▶ Instructions for the task
Apart from the pictures, every entry must be retyped exactly.
_ _ _ _ _
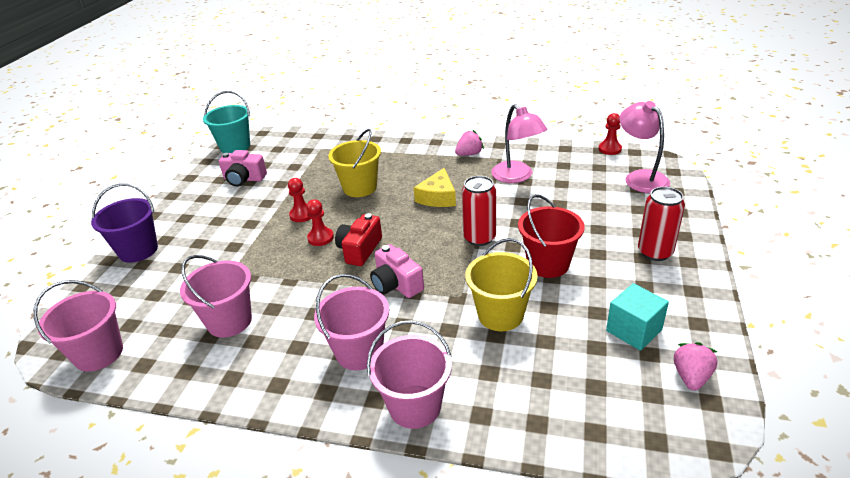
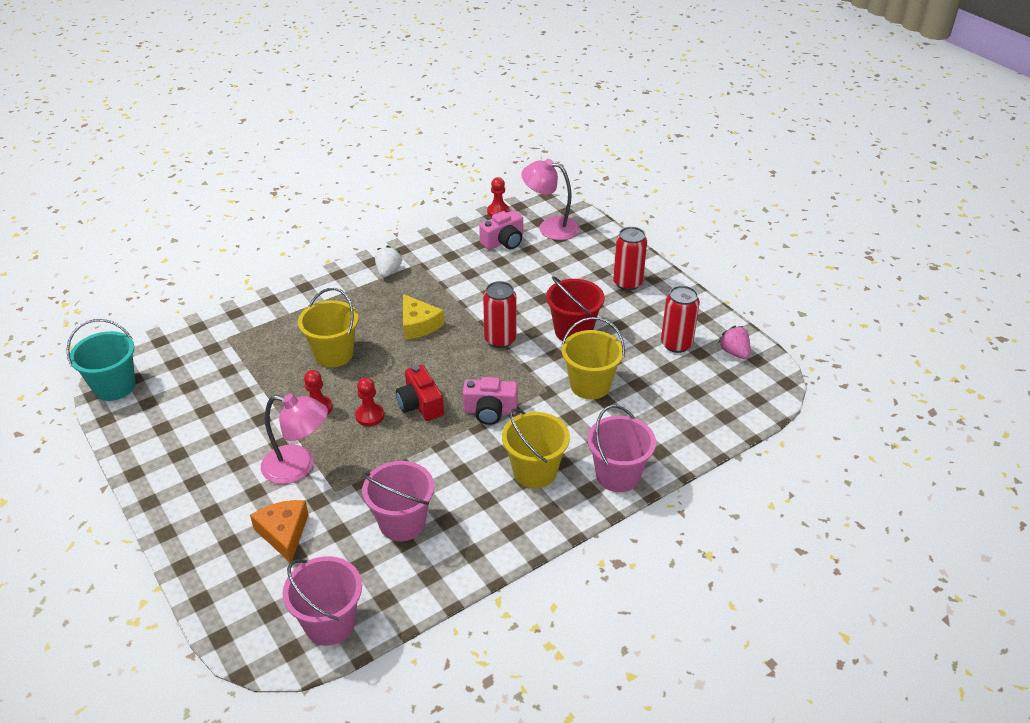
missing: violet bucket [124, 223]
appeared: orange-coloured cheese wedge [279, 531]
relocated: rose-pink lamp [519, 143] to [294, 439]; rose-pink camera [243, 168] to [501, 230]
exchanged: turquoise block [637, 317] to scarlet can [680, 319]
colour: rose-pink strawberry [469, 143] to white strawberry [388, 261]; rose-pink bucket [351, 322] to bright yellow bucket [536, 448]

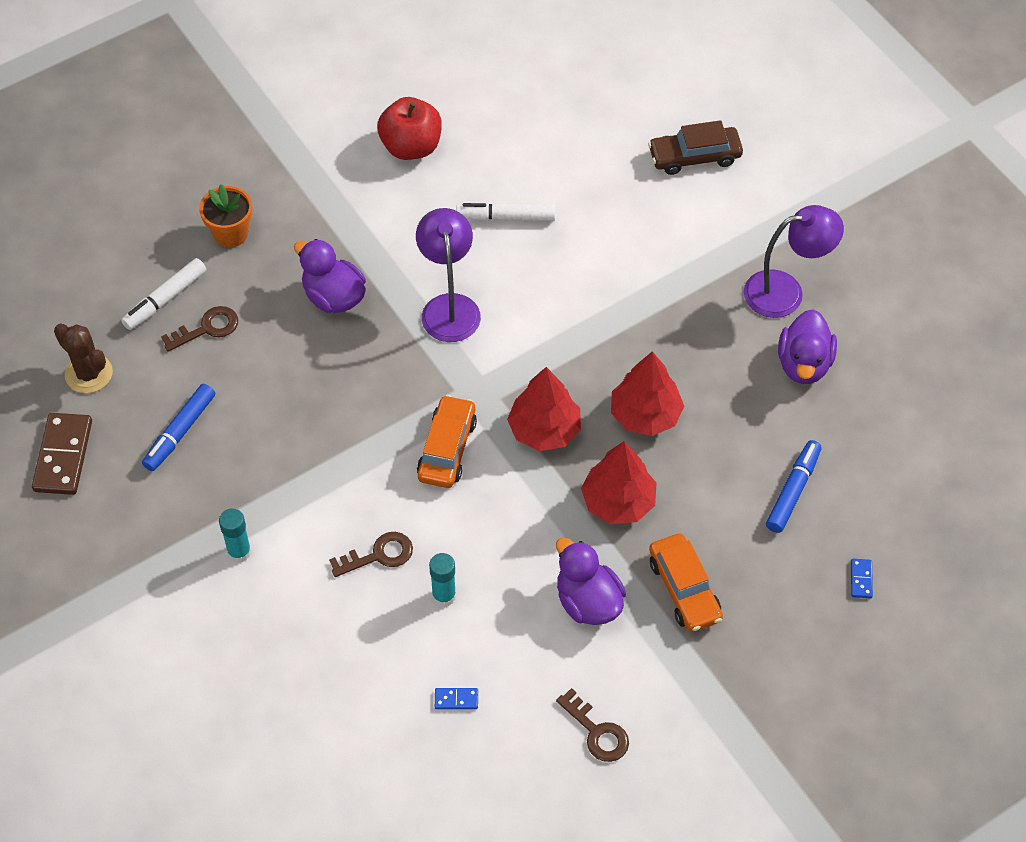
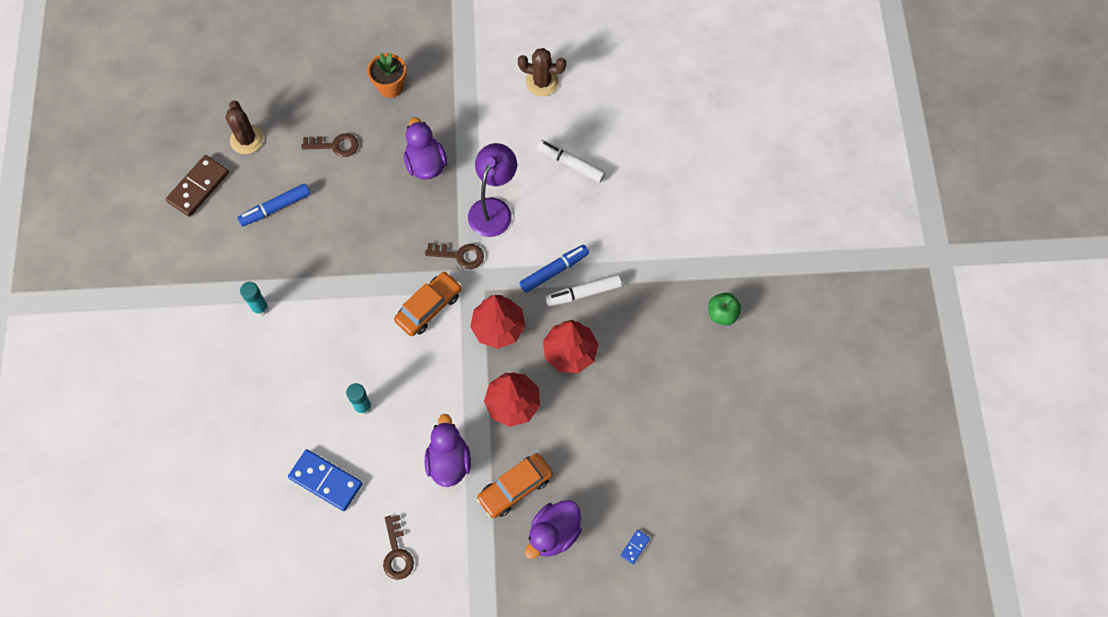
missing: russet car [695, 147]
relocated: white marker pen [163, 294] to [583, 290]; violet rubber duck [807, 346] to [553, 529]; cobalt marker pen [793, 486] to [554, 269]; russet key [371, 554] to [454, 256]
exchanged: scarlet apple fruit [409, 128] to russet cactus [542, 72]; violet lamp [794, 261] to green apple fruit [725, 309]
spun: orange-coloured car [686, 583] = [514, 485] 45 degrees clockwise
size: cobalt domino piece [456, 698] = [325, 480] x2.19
_ _ _ _ _
▶ Result
missing: violet bucket [124, 223]
appeared: orange-coloured cheese wedge [279, 531]
relocated: rose-pink lamp [519, 143] to [294, 439]; rose-pink camera [243, 168] to [501, 230]
exchanged: turquoise block [637, 317] to scarlet can [680, 319]
colour: rose-pink strawberry [469, 143] to white strawberry [388, 261]; rose-pink bucket [351, 322] to bright yellow bucket [536, 448]

missing: russet car [695, 147]
relocated: white marker pen [163, 294] to [583, 290]; violet rubber duck [807, 346] to [553, 529]; cobalt marker pen [793, 486] to [554, 269]; russet key [371, 554] to [454, 256]
exchanged: scarlet apple fruit [409, 128] to russet cactus [542, 72]; violet lamp [794, 261] to green apple fruit [725, 309]
spun: orange-coloured car [686, 583] = [514, 485] 45 degrees clockwise
size: cobalt domino piece [456, 698] = [325, 480] x2.19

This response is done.